INSTRUCTIONS TO FOLLOW: Once the pictures are set aside, transcribe each line of the listing exactly.

Segment Start: SUPPLIED MATERIAL

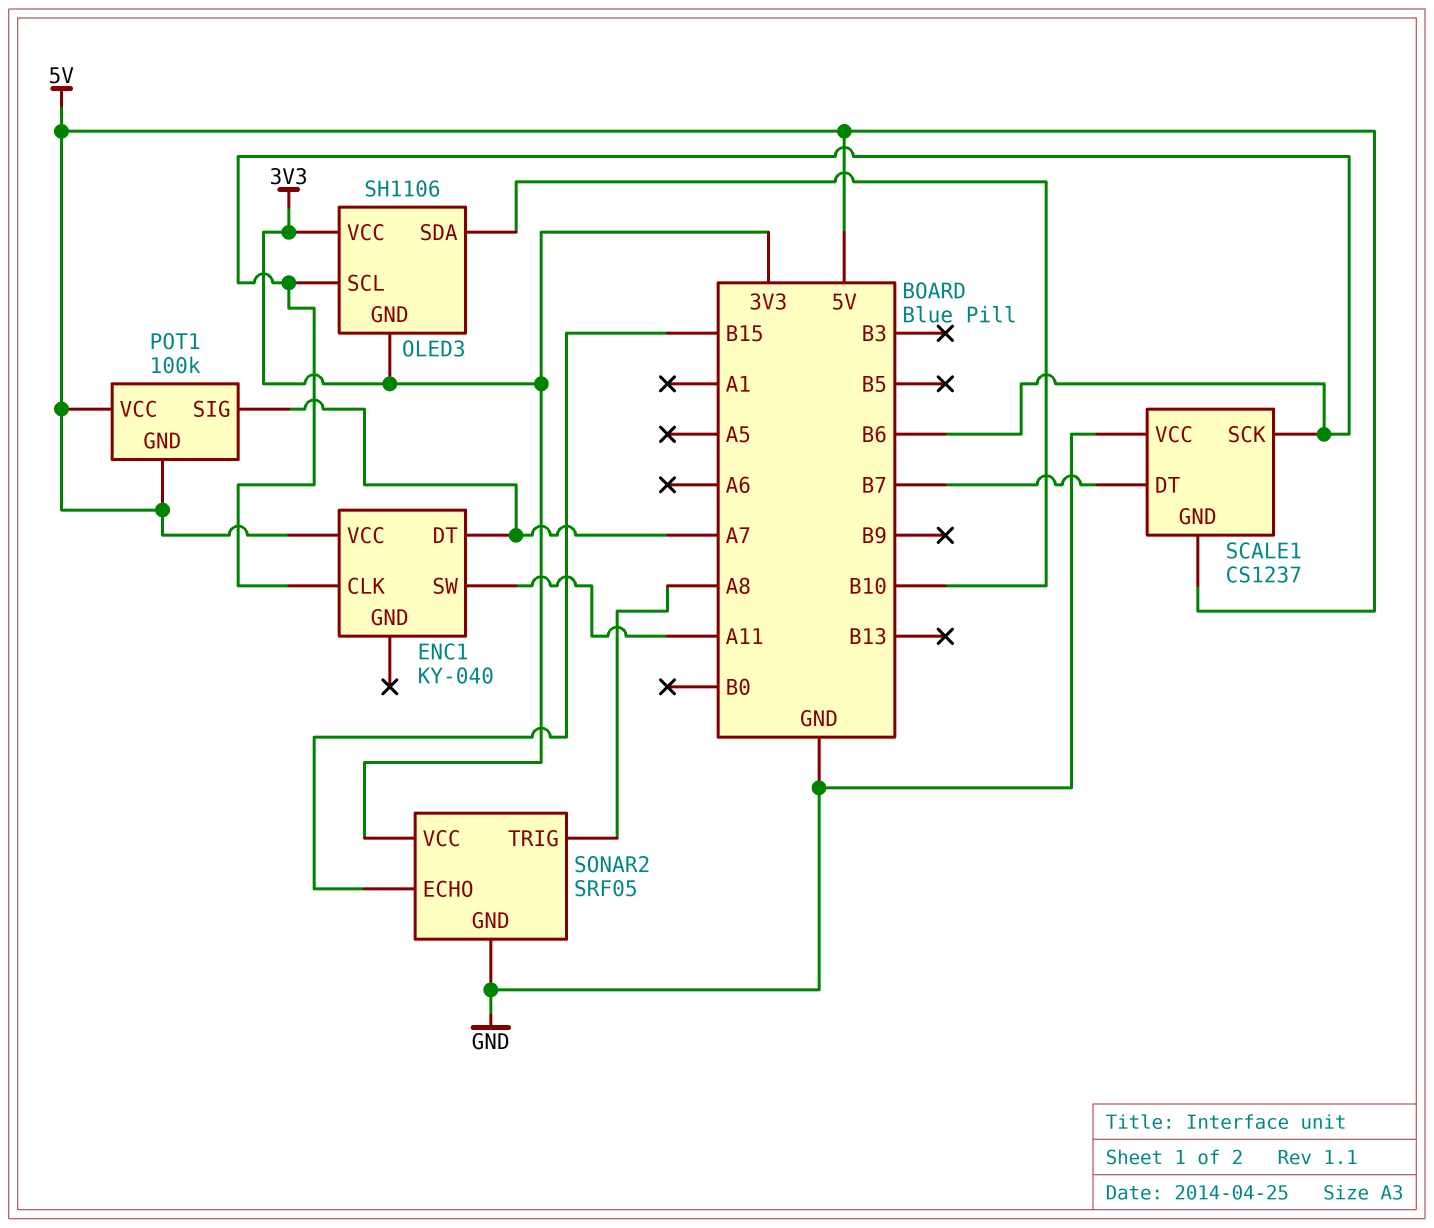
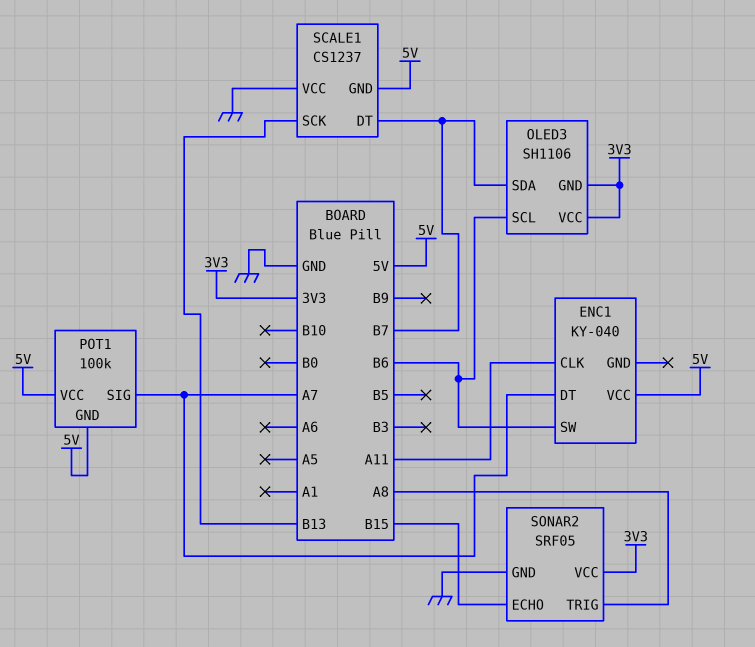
ENC1 pin CLK: B6 -> A11
ENC1 pin SW: A11 -> B6
OLED3 pin SDA: B10 -> B7
SCALE1 pin SCK: B6 -> B13

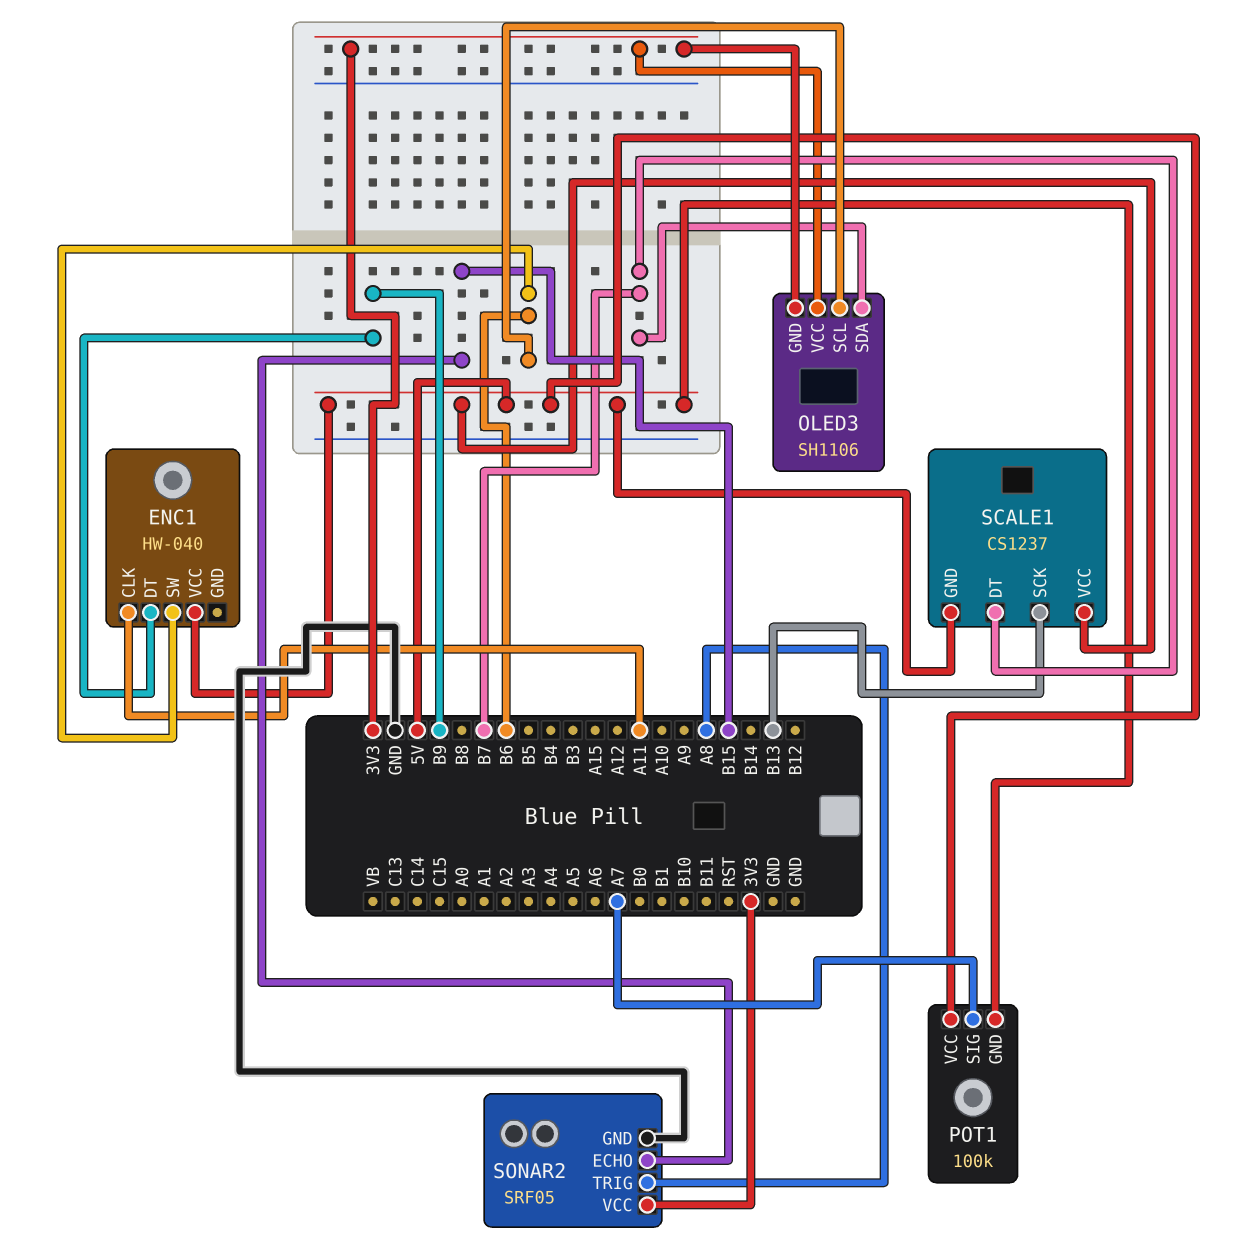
ENC1: KY-040 -> HW-040
ENC1 pin DT: A7 -> B9
SCALE1 pin VCC: GND -> 5V

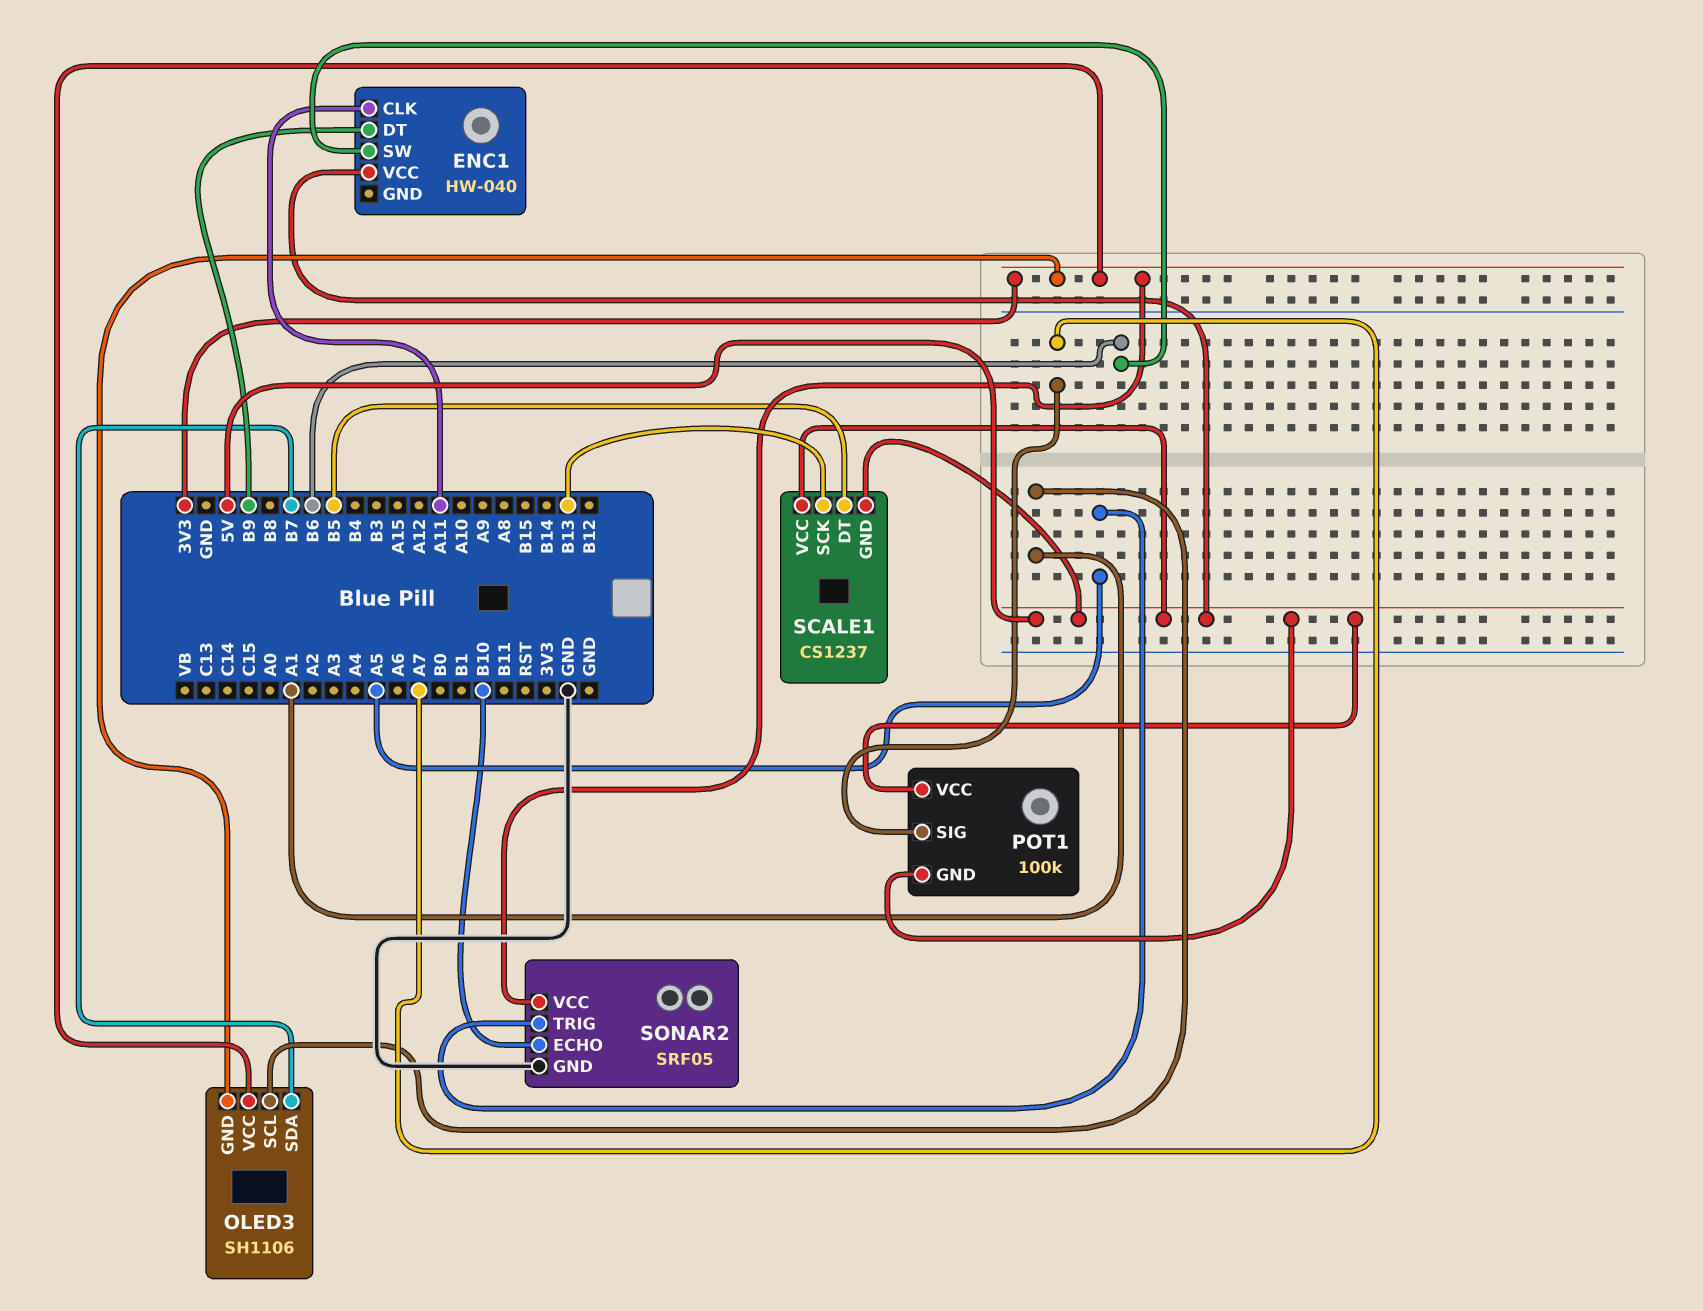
OLED3 pin SCL: B6 -> A1
SCALE1 pin DT: B7 -> B5
SONAR2 pin ECHO: B15 -> B10
SONAR2 pin TRIG: A8 -> A5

Segment End: SUPPLIED MATERIAL

REPLY TO THE EXERCISE:
ENC1 pin CLK: B6 -> A11
ENC1 pin SW: A11 -> B6
OLED3 pin SDA: B10 -> B7
SCALE1 pin SCK: B6 -> B13

ENC1: KY-040 -> HW-040
ENC1 pin DT: A7 -> B9
SCALE1 pin VCC: GND -> 5V

OLED3 pin SCL: B6 -> A1
SCALE1 pin DT: B7 -> B5
SONAR2 pin ECHO: B15 -> B10
SONAR2 pin TRIG: A8 -> A5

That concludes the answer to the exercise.